- Problem requirements
Restate word for word the lines below from the one that has "none -> lime 1x8 brick [228,217,360,463]" through the one that has "none -> red 1x1 brick [283,144,327,205]", keeping both and dropping all pictures.
==============================
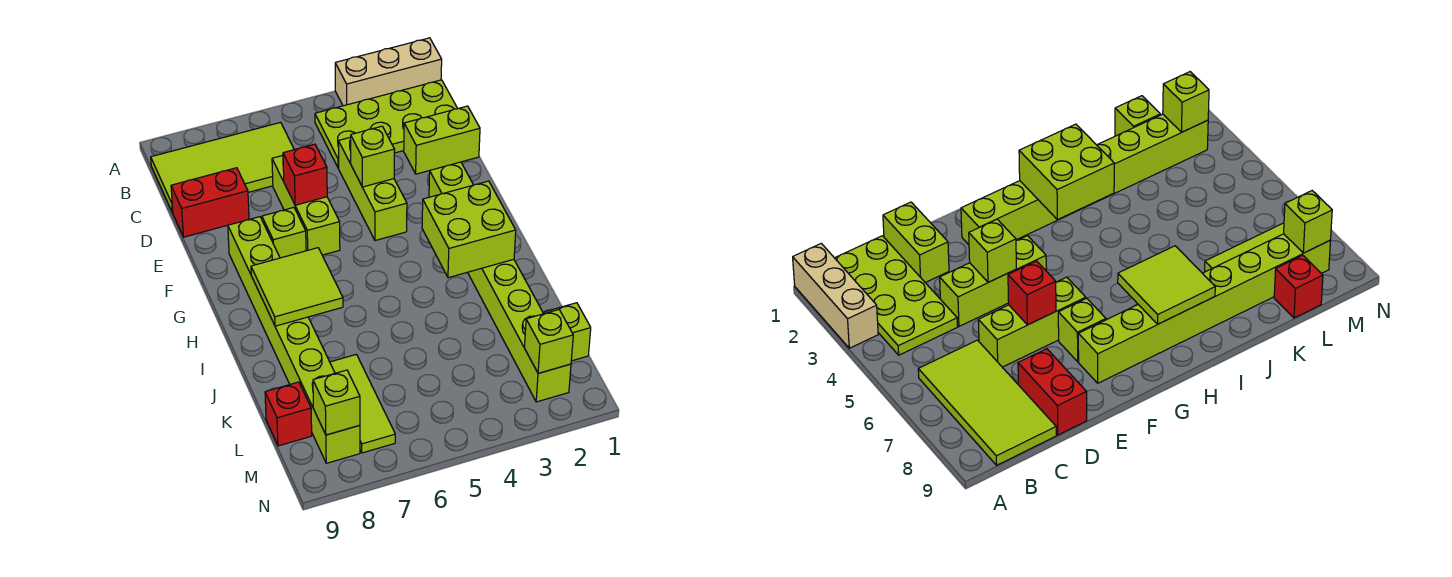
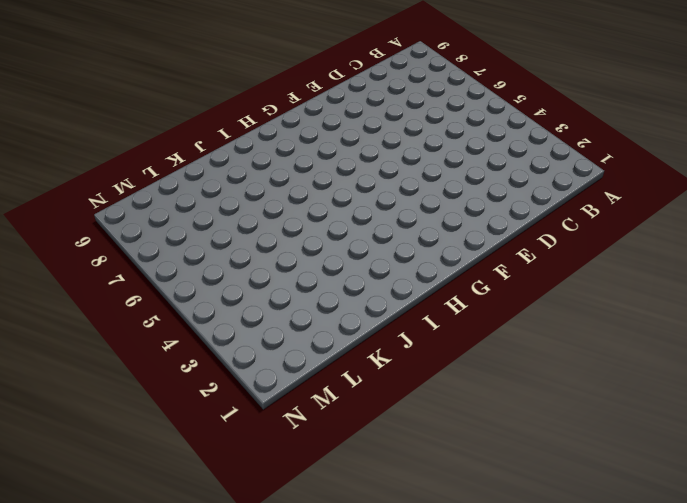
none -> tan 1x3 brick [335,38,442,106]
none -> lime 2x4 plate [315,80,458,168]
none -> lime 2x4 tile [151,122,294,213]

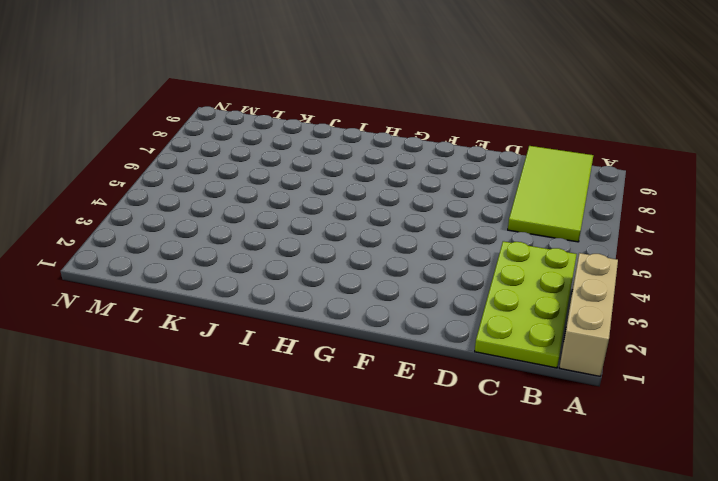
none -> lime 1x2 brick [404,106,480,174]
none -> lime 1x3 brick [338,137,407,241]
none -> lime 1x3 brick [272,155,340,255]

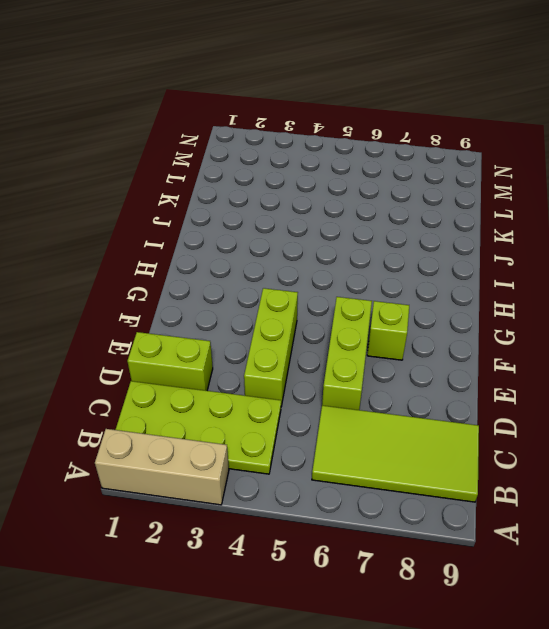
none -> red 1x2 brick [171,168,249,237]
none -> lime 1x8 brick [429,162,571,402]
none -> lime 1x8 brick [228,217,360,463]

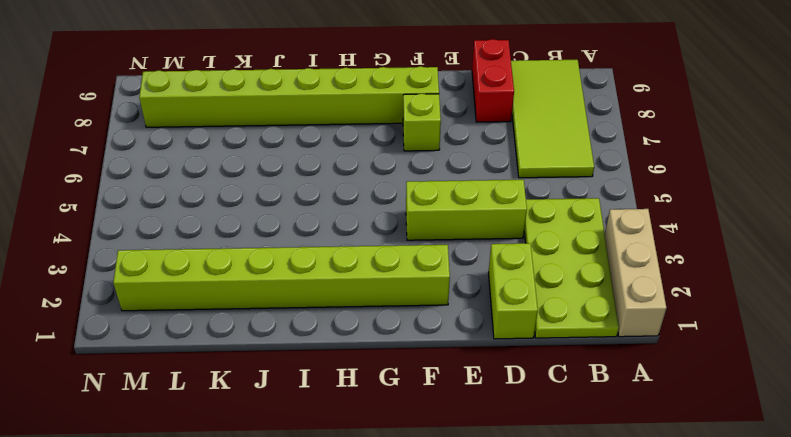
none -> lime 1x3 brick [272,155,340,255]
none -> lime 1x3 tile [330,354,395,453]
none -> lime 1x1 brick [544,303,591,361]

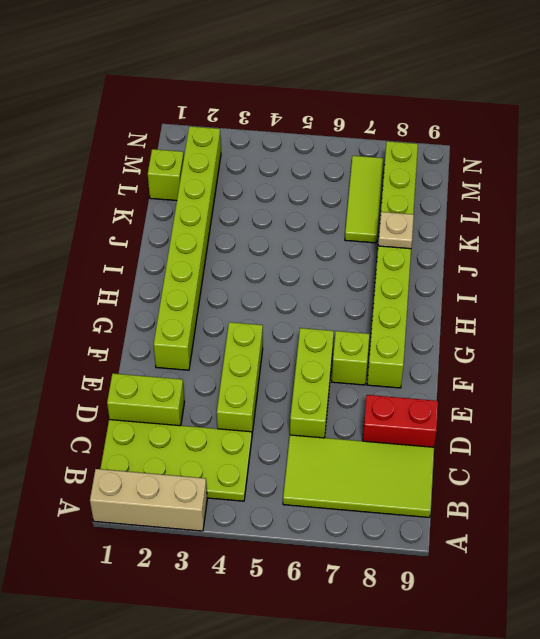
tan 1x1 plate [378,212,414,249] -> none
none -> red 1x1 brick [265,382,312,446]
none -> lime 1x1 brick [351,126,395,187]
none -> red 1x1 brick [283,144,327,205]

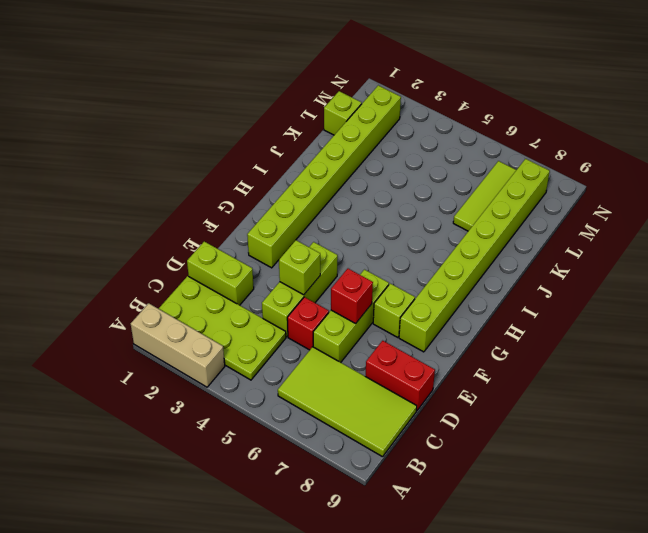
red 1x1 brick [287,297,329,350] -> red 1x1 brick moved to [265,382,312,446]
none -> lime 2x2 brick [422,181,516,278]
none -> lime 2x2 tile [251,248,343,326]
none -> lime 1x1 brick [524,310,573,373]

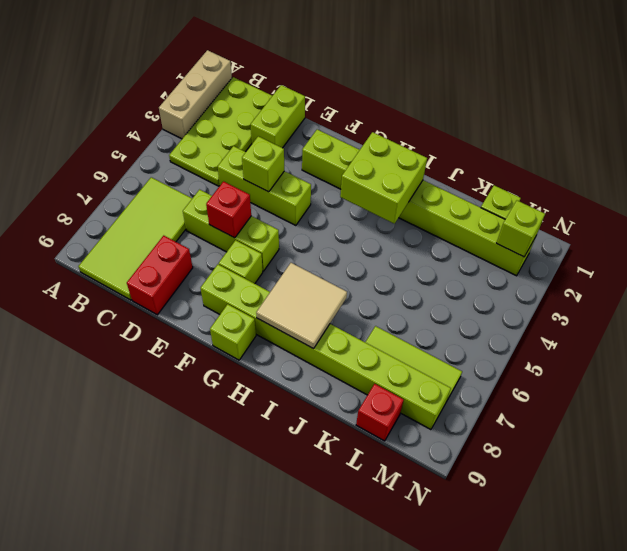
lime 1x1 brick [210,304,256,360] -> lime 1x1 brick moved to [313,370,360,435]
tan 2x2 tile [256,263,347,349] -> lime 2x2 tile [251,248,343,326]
==============================
- Answer
none -> lime 1x8 brick [228,217,360,463]

none -> lime 1x3 brick [272,155,340,255]
none -> lime 1x3 tile [330,354,395,453]
none -> lime 1x1 brick [544,303,591,361]

tan 1x1 plate [378,212,414,249] -> none
none -> red 1x1 brick [265,382,312,446]
none -> lime 1x1 brick [351,126,395,187]
none -> red 1x1 brick [283,144,327,205]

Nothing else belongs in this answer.